WORK TO BE COMPLETED. Search term "degrees": copy each line of the data containing it.

DATA BELOW.

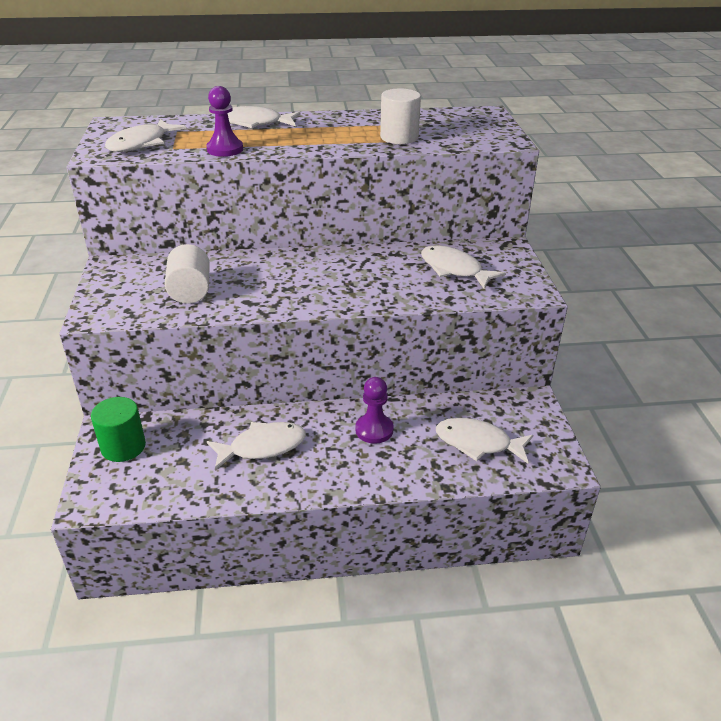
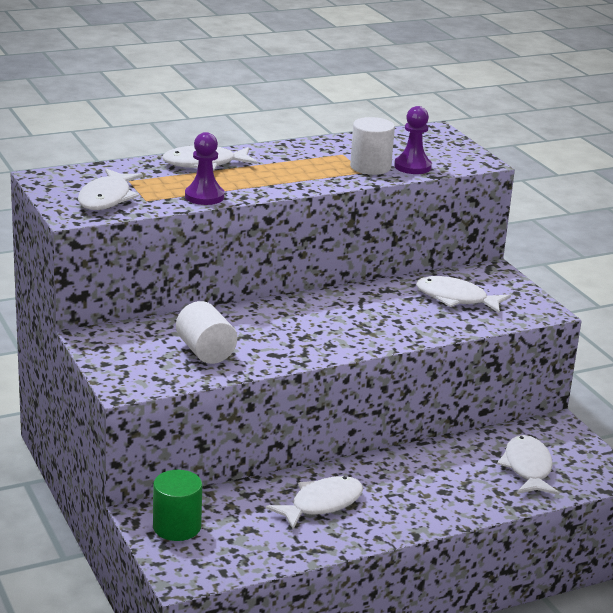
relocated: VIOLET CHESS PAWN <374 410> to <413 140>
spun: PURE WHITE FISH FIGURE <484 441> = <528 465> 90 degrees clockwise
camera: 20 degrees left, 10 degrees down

OUTPUT FOR THIS TASK.
spun: PURE WHITE FISH FIGURE <484 441> = <528 465> 90 degrees clockwise
camera: 20 degrees left, 10 degrees down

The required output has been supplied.